**Your objective:**
Check every line of the material below for the string "stacking", and return the ones that have it.

**Data for analysis:**
-- Opening Marker --

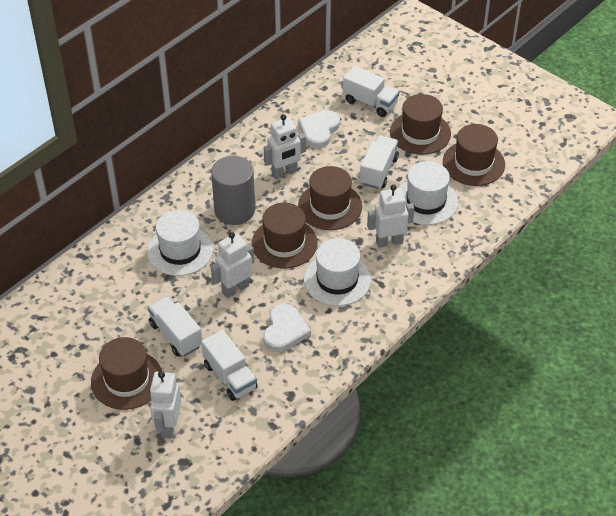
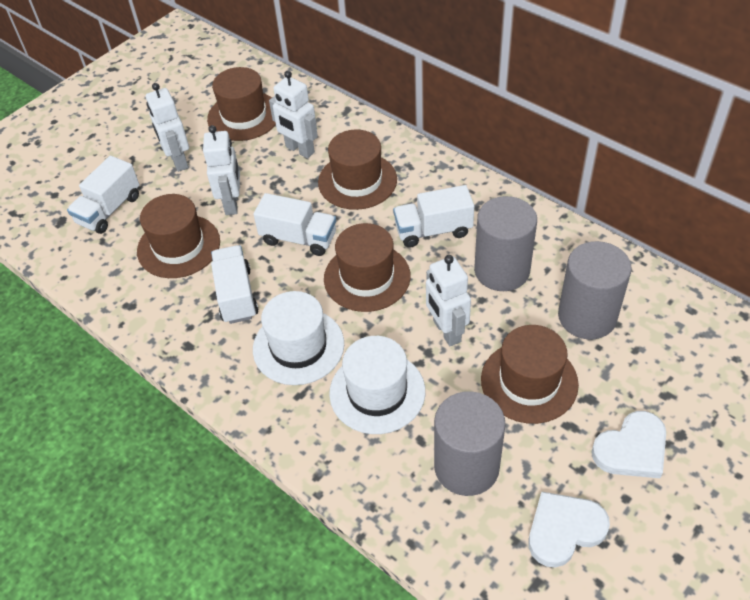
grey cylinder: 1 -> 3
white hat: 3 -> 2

-- Closing Marker --
-- Opening Marker --

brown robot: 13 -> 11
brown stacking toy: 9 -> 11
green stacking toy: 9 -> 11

-- Closing Marker --

**Output for this task:**
brown stacking toy: 9 -> 11
green stacking toy: 9 -> 11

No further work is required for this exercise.